## Input data

########

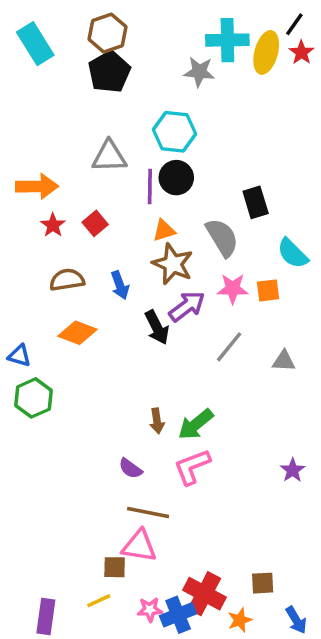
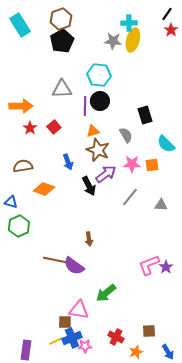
cyan cross: (227, 40) -> (129, 23), size x0.7
yellow ellipse: (266, 52) -> (133, 40), moved
gray semicircle: (222, 238) -> (126, 135), size x0.7
brown semicircle: (67, 280) -> (23, 166), moved
green arrow: (196, 424) -> (106, 293), moved
pink L-shape: (192, 467) -> (149, 265), moved
purple semicircle: (130, 468) -> (74, 266), size x1.5
brown line: (148, 513) -> (55, 260), moved
red cross: (204, 594) -> (116, 337), size x0.7
blue cross: (178, 615) -> (72, 338), moved

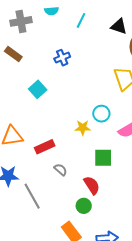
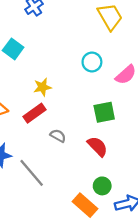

########

## Exercise
The response should be the full material, repeated exactly, with images removed.

## Written answer
cyan cross: (227, 40) -> (129, 23), size x0.7
yellow ellipse: (266, 52) -> (133, 40), moved
gray semicircle: (222, 238) -> (126, 135), size x0.7
brown semicircle: (67, 280) -> (23, 166), moved
green arrow: (196, 424) -> (106, 293), moved
pink L-shape: (192, 467) -> (149, 265), moved
purple semicircle: (130, 468) -> (74, 266), size x1.5
brown line: (148, 513) -> (55, 260), moved
red cross: (204, 594) -> (116, 337), size x0.7
blue cross: (178, 615) -> (72, 338), moved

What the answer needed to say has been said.